— Task directions —
Reproduce verbatim the material from the line with "compromise [418, 657]" up to and including the line with "Locate an element on the screen.".

— Materials provided —

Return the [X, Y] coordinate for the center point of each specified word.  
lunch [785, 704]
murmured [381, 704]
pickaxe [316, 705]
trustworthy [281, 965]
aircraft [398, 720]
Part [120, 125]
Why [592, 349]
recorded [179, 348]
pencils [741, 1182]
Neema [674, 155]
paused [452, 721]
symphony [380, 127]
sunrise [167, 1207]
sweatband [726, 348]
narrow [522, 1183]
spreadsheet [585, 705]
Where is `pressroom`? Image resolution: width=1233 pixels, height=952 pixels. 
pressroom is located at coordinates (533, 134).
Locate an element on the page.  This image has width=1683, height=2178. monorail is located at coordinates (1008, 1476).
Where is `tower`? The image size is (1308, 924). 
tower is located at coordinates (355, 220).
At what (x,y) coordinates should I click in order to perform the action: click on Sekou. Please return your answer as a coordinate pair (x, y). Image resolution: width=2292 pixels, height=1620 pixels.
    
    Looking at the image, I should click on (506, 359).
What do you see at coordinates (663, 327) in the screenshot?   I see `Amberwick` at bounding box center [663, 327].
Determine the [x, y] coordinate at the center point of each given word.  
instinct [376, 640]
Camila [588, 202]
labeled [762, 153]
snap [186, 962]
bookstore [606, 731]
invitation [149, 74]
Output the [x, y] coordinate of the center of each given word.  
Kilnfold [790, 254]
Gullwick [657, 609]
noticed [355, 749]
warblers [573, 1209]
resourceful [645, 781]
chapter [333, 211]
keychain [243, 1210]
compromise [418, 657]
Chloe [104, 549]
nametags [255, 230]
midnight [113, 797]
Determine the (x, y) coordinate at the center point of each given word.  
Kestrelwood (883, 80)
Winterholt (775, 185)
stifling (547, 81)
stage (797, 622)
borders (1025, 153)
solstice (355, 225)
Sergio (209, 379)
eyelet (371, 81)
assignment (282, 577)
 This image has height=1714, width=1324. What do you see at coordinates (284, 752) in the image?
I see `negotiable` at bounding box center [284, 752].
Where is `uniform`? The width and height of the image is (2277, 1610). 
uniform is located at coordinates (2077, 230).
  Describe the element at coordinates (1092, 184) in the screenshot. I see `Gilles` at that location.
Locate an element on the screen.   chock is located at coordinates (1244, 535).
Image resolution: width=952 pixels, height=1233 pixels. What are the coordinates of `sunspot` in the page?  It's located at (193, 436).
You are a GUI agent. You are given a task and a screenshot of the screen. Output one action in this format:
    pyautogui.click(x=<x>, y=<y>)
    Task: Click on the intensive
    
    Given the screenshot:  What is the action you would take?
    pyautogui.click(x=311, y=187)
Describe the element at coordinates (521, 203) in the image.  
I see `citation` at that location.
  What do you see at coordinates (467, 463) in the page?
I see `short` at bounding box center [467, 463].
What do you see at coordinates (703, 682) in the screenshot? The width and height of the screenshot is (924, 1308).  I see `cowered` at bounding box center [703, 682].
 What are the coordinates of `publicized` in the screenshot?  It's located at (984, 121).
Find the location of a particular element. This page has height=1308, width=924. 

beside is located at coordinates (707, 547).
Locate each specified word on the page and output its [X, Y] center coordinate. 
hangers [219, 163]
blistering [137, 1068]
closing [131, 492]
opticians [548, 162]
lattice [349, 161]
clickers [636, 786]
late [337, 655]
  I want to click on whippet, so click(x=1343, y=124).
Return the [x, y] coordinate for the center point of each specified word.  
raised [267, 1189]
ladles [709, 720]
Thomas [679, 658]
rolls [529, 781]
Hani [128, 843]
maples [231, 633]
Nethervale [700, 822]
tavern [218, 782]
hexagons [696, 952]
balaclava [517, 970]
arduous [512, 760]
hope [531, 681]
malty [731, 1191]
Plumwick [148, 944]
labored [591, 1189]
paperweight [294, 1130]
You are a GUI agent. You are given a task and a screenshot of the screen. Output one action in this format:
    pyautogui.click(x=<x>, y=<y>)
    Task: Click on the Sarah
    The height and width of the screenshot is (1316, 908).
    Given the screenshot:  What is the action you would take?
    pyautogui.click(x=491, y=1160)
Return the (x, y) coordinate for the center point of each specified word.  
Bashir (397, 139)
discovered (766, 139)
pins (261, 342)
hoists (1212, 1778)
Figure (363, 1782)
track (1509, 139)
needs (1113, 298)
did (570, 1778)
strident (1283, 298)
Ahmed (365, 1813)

— Reply —
compromise [418, 657]
Chloe [104, 549]
nametags [255, 230]
midnight [113, 797]
Determine the (x, y) coordinate at the center point of each given word.  
Kestrelwood (883, 80)
Winterholt (775, 185)
stifling (547, 81)
stage (797, 622)
borders (1025, 153)
solstice (355, 225)
Sergio (209, 379)
eyelet (371, 81)
assignment (282, 577)
 This image has height=1714, width=1324. What do you see at coordinates (284, 752) in the image?
I see `negotiable` at bounding box center [284, 752].
Where is `uniform`? The width and height of the image is (2277, 1610). 
uniform is located at coordinates (2077, 230).
  Describe the element at coordinates (1092, 184) in the screenshot. I see `Gilles` at that location.
Locate an element on the screen.   chock is located at coordinates (1244, 535).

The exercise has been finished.